[Input data]
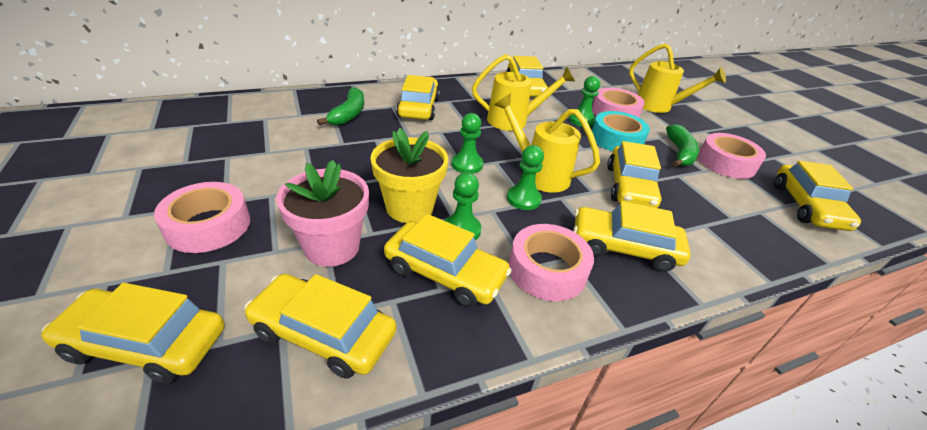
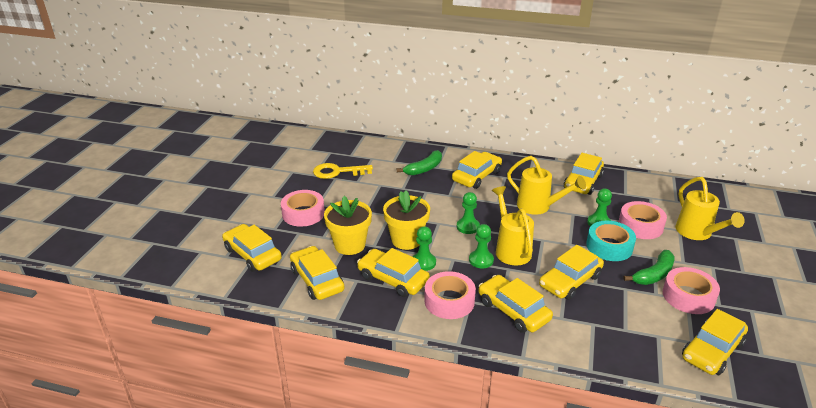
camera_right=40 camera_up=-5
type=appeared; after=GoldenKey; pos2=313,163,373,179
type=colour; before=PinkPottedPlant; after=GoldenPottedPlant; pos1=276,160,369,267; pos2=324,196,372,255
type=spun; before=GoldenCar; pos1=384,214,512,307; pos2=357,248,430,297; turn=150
[/Input data]
- [Assigned task] Your answer should be the lines of the material above that include "after".

- [Answer for the task]
type=appeared; after=GoldenKey; pos2=313,163,373,179
type=colour; before=PinkPottedPlant; after=GoldenPottedPlant; pos1=276,160,369,267; pos2=324,196,372,255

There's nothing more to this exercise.